YOUR TASK.
Starting with the first line below, extract each line through the one that contains "(393, 236) = (554, 294): white", inclusive, excluding pictures.

RECORDS SHOWN.
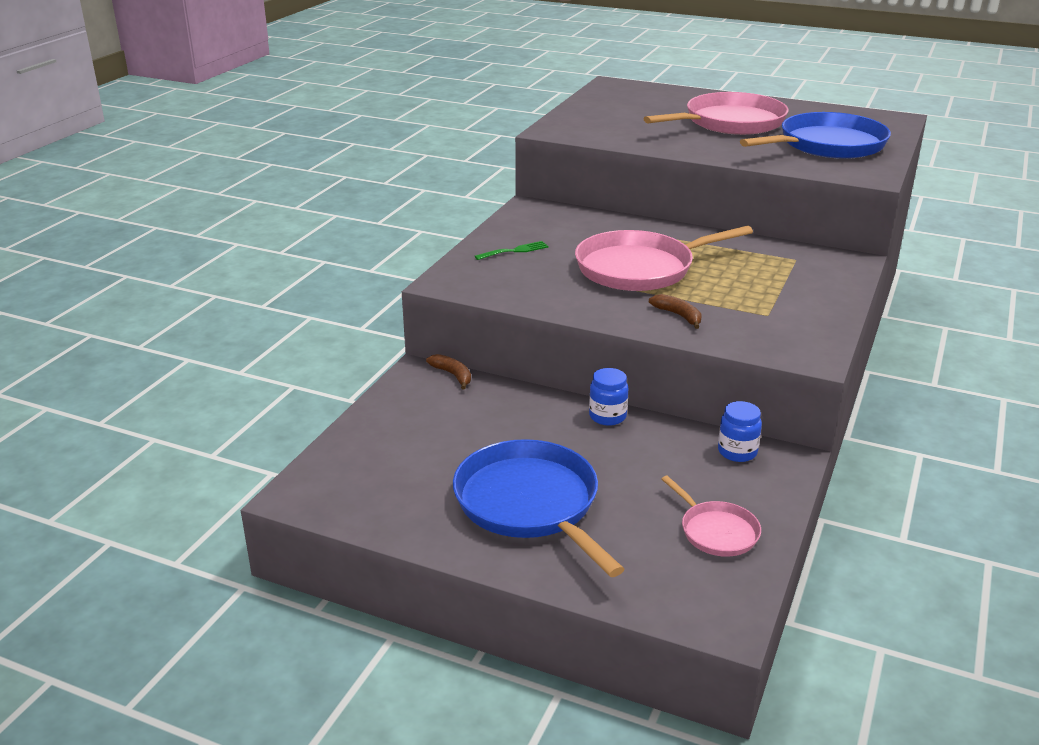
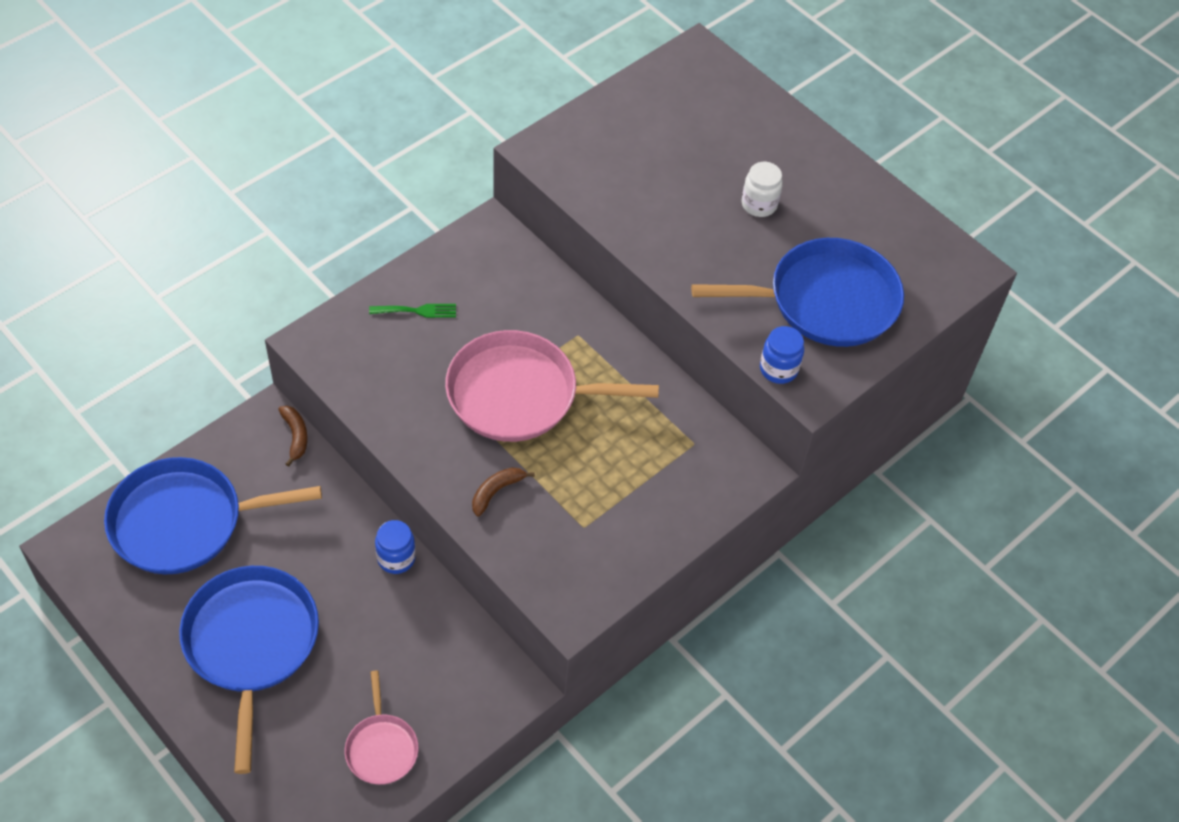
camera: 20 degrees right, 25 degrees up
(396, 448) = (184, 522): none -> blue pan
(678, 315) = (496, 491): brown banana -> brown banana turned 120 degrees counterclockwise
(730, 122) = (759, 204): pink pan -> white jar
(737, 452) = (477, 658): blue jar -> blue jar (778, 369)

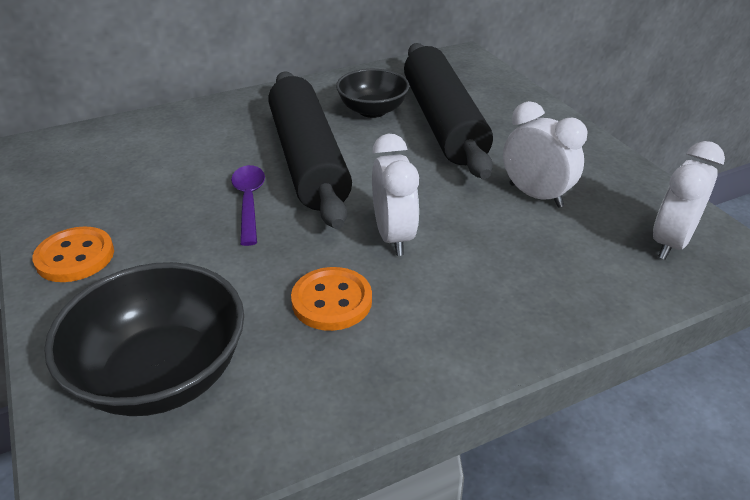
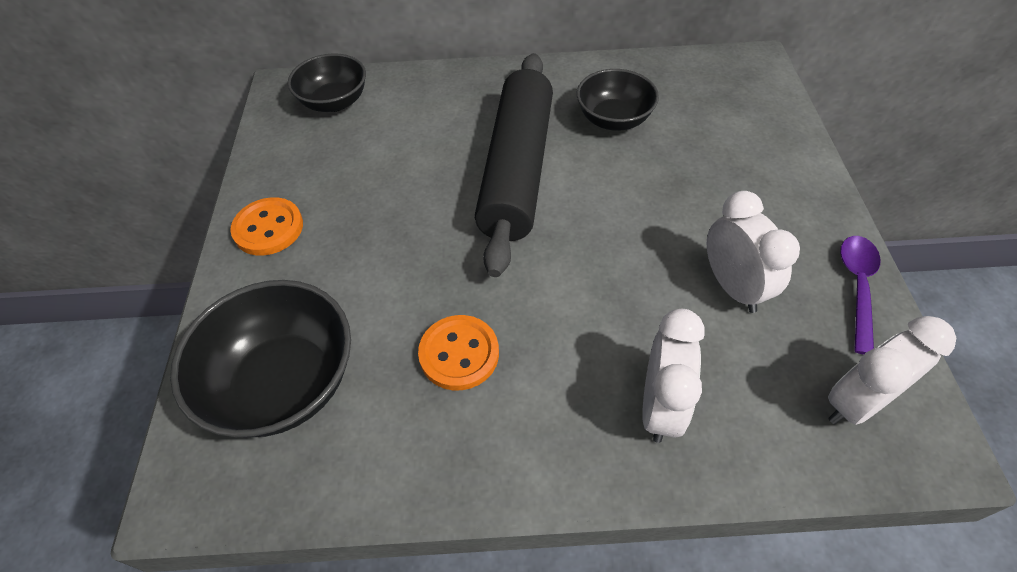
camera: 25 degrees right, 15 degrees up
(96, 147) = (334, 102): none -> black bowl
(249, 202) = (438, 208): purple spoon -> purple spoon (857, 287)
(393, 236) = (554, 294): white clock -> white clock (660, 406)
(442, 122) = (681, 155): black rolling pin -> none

SOLUTION.
camera: 20 degrees right, 25 degrees up
(396, 448) = (184, 522): none -> blue pan
(678, 315) = (496, 491): brown banana -> brown banana turned 120 degrees counterclockwise
(730, 122) = (759, 204): pink pan -> white jar
(737, 452) = (477, 658): blue jar -> blue jar (778, 369)

camera: 25 degrees right, 15 degrees up
(96, 147) = (334, 102): none -> black bowl
(249, 202) = (438, 208): purple spoon -> purple spoon (857, 287)
(393, 236) = (554, 294): white clock -> white clock (660, 406)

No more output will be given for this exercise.